#### Directions for this task
Output, word for word, the lines of this listing that fall between the line with "R4: 100k (+5V, EN2) -> 10k (+5V, EN2)" and the line with "U16: NAND CD4011", counting both of those lines, and no others.

-- Data section follows --

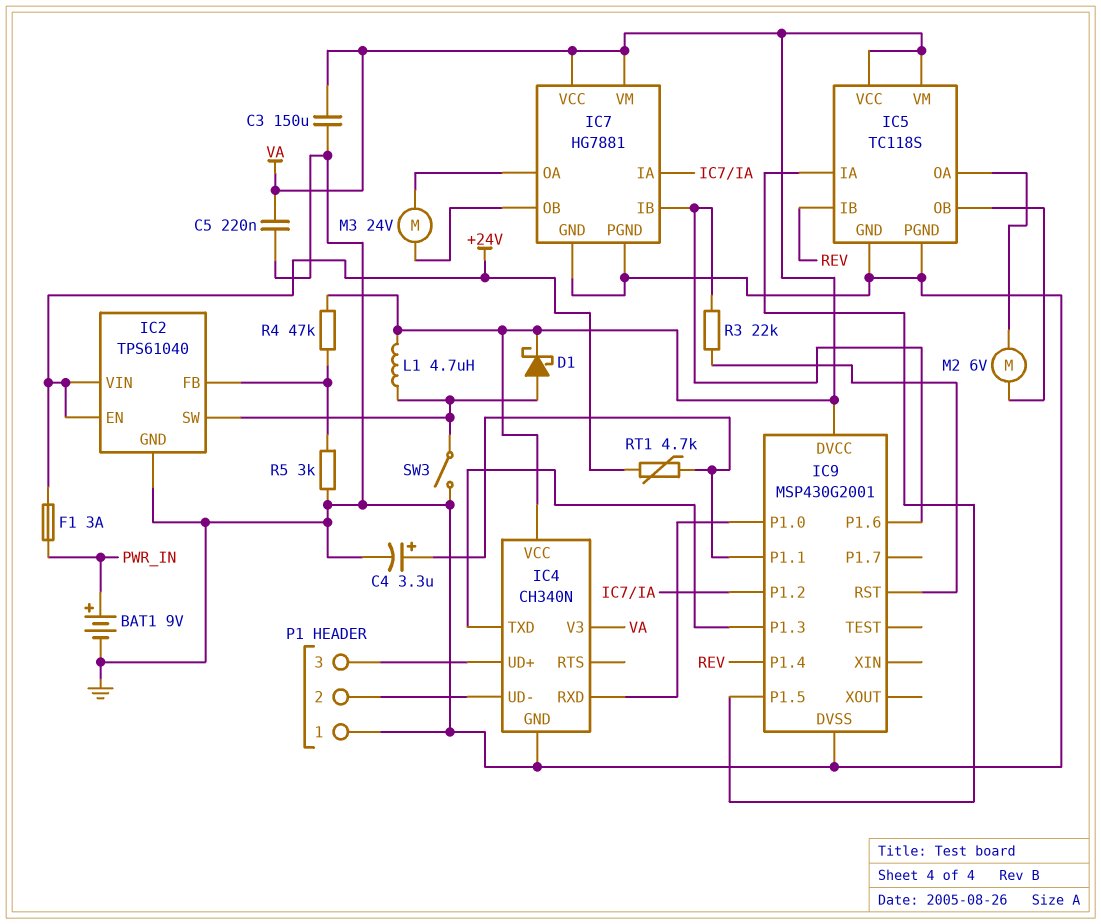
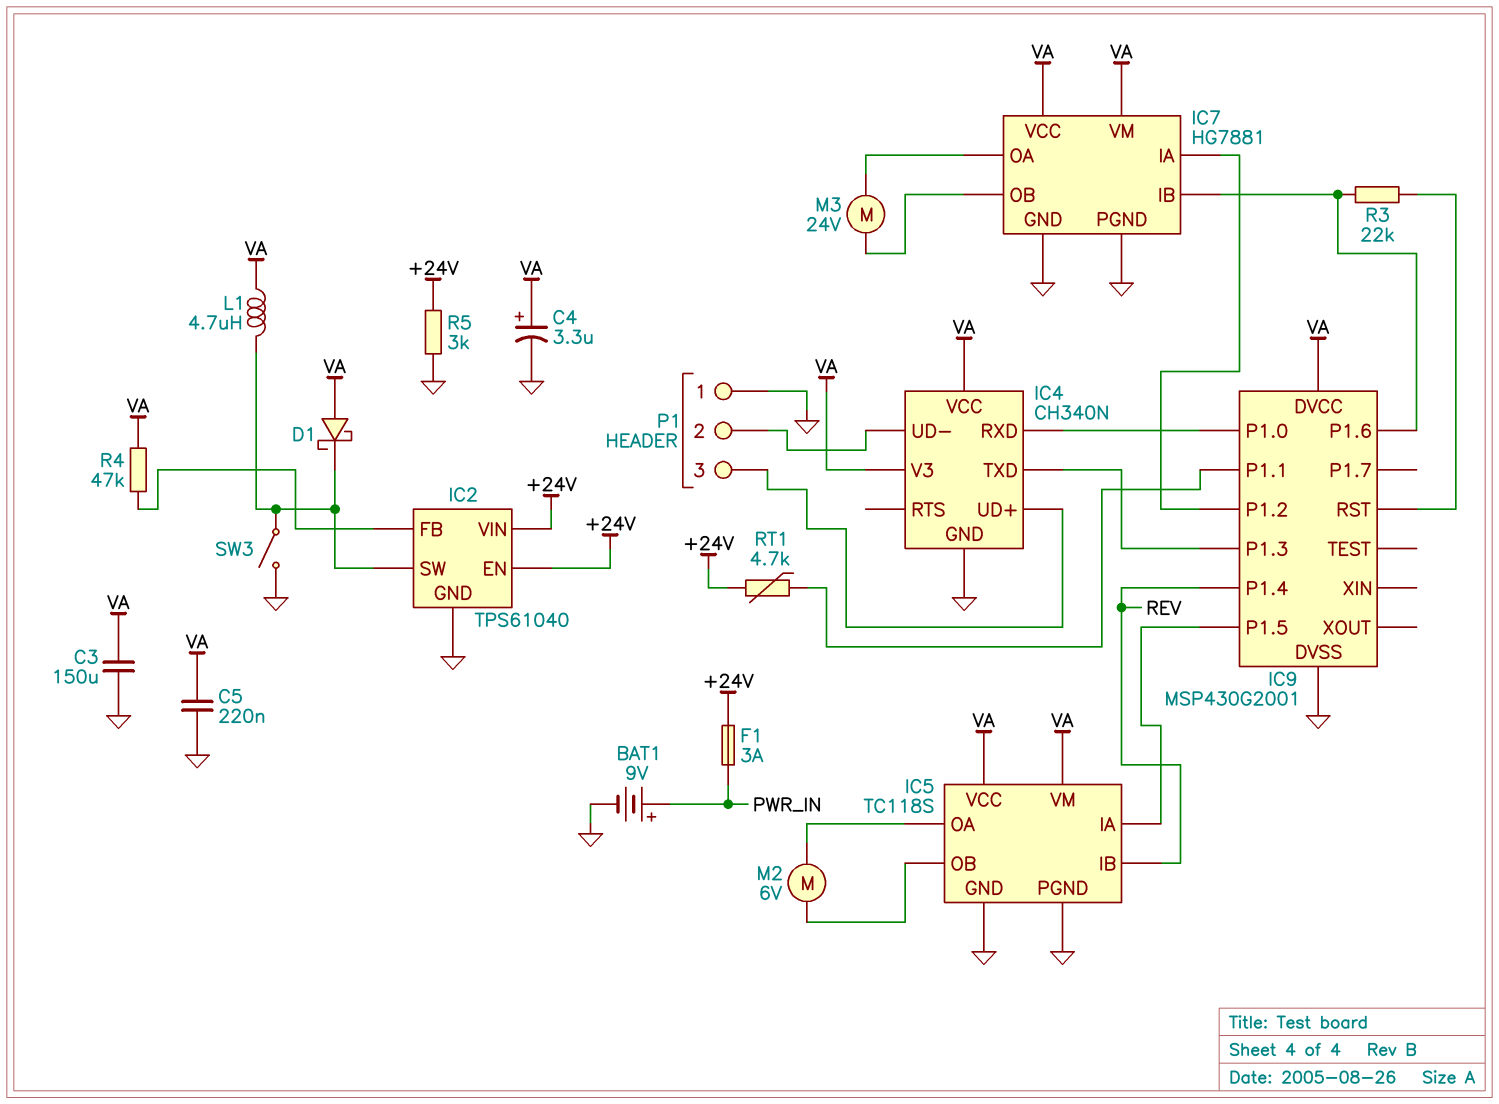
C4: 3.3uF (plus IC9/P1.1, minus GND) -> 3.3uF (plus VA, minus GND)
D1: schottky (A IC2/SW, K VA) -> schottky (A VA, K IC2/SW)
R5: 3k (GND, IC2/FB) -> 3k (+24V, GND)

-- Data section concluded --
-- Data section follows --

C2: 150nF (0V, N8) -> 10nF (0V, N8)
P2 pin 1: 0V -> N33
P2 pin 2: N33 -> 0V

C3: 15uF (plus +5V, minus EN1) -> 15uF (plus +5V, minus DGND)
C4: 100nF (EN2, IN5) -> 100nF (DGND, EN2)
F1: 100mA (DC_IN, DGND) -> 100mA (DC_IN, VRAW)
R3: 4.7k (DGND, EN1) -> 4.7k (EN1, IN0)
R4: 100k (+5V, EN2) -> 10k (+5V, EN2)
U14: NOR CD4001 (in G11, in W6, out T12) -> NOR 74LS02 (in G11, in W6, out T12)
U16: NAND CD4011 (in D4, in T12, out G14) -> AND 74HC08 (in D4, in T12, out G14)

-- Data section concluded --
-- Data section follows --

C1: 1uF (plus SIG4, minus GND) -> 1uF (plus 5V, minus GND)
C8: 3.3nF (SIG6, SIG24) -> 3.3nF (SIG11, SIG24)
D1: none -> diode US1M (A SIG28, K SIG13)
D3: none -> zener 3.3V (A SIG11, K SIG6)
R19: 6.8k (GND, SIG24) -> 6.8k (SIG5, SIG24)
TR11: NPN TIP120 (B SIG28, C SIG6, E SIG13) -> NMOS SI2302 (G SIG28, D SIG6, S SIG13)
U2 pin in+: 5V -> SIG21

-- Data section concluded --

#### Exercise answer
R4: 100k (+5V, EN2) -> 10k (+5V, EN2)
U14: NOR CD4001 (in G11, in W6, out T12) -> NOR 74LS02 (in G11, in W6, out T12)
U16: NAND CD4011 (in D4, in T12, out G14) -> AND 74HC08 (in D4, in T12, out G14)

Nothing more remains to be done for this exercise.